• [Problem]: Reproduce exactly, and only, the lines below from the one containing "R1: 330k (BUF, PWR_IN) -> none" through the one containing "R26: 1.8k (LED_A, VB4) -> 1.8k (LED_A, OSC2)".

• [Entries provided]:

- Opening Delimiter -

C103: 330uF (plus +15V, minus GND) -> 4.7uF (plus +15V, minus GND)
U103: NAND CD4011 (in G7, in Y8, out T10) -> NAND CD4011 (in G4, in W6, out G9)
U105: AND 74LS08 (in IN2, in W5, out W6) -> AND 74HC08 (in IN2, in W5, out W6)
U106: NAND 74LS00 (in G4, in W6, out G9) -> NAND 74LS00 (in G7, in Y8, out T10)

- Closing Delimiter -
- Opening Delimiter -

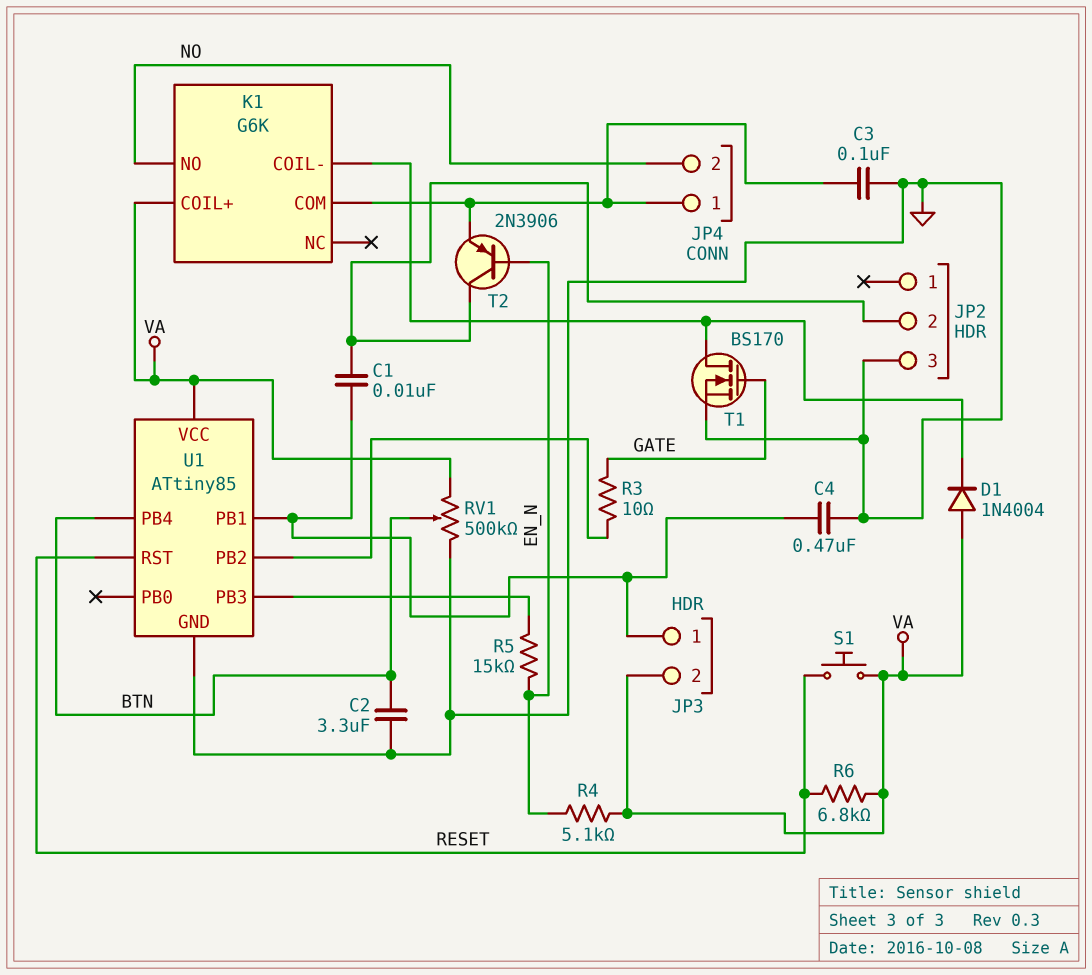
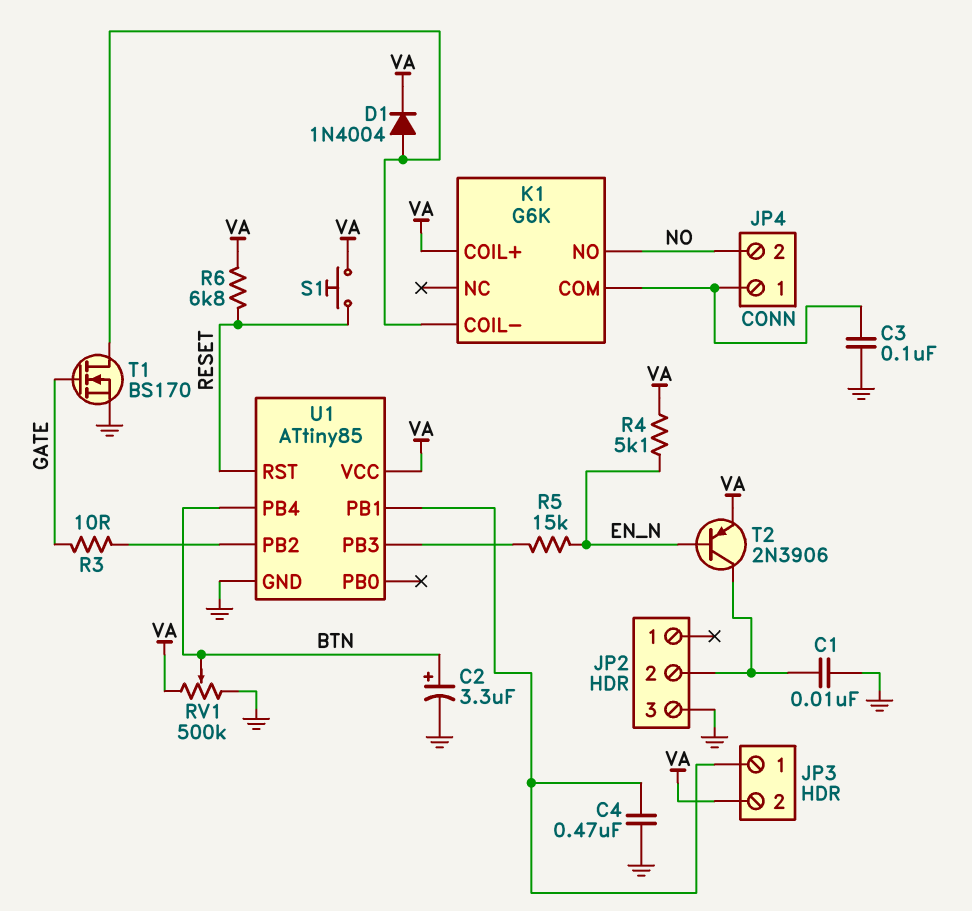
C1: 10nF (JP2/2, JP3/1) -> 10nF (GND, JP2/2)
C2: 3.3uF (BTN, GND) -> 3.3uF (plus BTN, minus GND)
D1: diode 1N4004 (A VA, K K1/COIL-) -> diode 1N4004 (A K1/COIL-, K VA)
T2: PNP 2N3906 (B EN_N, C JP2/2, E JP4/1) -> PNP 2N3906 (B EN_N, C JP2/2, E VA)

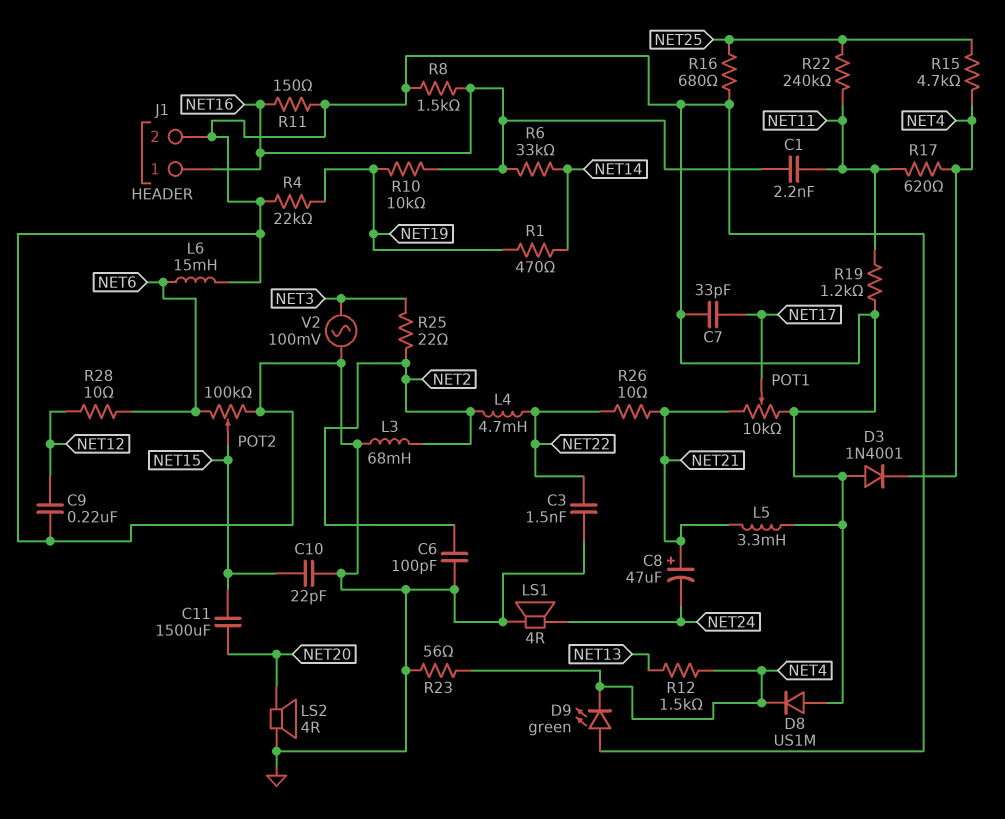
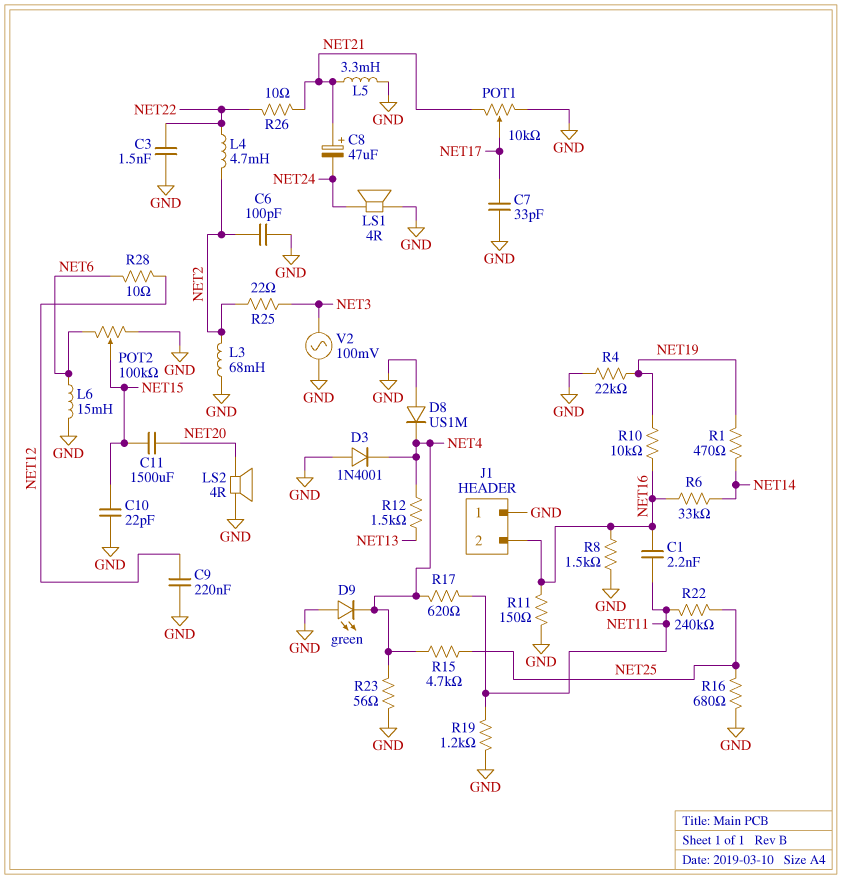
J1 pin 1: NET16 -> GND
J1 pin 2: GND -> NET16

- Closing Delimiter -
- Opening Delimiter -

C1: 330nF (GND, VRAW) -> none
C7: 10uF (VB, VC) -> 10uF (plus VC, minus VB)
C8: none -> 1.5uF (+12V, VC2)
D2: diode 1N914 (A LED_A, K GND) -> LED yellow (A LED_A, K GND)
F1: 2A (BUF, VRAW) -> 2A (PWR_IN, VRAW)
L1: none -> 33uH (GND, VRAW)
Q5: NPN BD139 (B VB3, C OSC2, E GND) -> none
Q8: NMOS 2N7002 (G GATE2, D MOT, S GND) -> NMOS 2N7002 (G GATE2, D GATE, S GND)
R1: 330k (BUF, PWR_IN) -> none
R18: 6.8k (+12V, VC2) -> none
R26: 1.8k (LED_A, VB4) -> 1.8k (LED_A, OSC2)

- Closing Delimiter -

• [Answer for the task]:
R1: 330k (BUF, PWR_IN) -> none
R18: 6.8k (+12V, VC2) -> none
R26: 1.8k (LED_A, VB4) -> 1.8k (LED_A, OSC2)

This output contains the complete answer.